=== SUPPLIED RECORDS ===

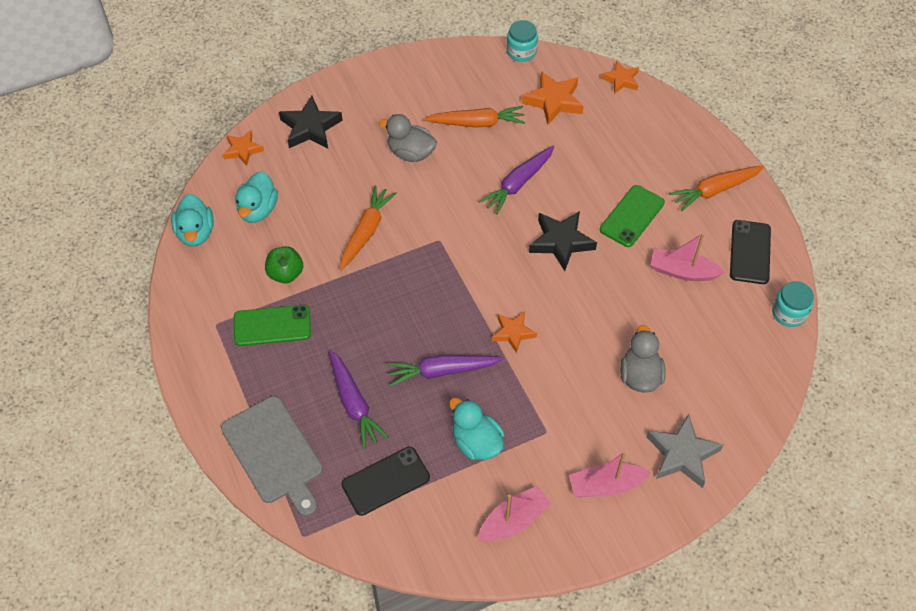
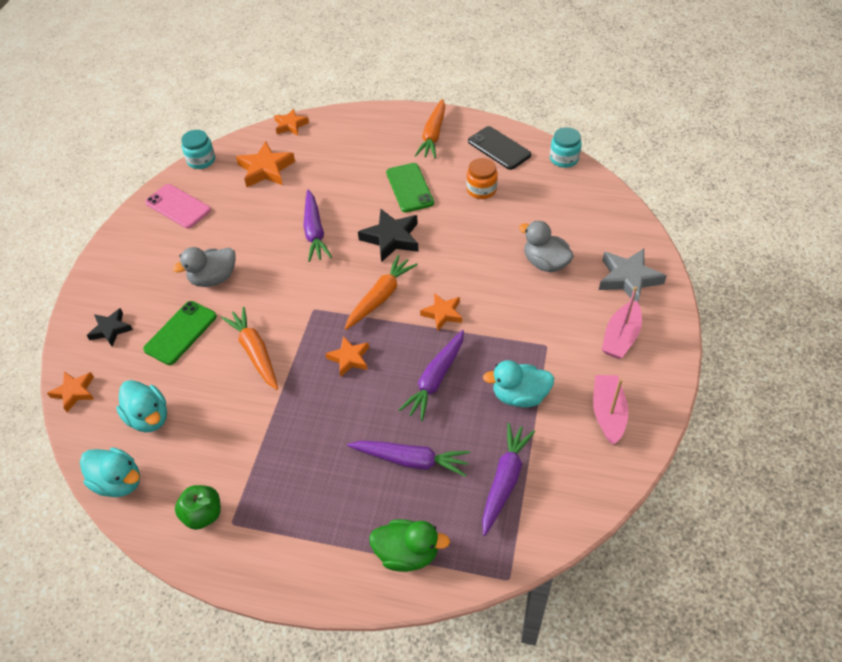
camera: 50 degrees left, 5 degrees down
(272, 326) = (277, 477): green phone -> green phone (181, 333)
(274, 453) = (407, 553): grey cutting board -> green duck
(285, 274) = (236, 435): green apple -> green apple (203, 515)
(310, 128) = (110, 329): black star -> black star, size x0.64
(386, 481) = (504, 481): black phone -> purple carrot
(413, 298) = (349, 358): none -> orange star
(459, 75) = (178, 206): none -> pink phone
(476, 123) = (233, 223): orange carrot -> orange carrot (380, 297)
(682, 271) = (481, 189): pink boat -> orange jar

===

Output everything in the records above word for word, but not the pictures.

RESULT FOR THIS EXERCISE:
camera: 50 degrees left, 5 degrees down
(272, 326) = (277, 477): green phone -> green phone (181, 333)
(274, 453) = (407, 553): grey cutting board -> green duck
(285, 274) = (236, 435): green apple -> green apple (203, 515)
(310, 128) = (110, 329): black star -> black star, size x0.64
(386, 481) = (504, 481): black phone -> purple carrot
(413, 298) = (349, 358): none -> orange star
(459, 75) = (178, 206): none -> pink phone
(476, 123) = (233, 223): orange carrot -> orange carrot (380, 297)
(682, 271) = (481, 189): pink boat -> orange jar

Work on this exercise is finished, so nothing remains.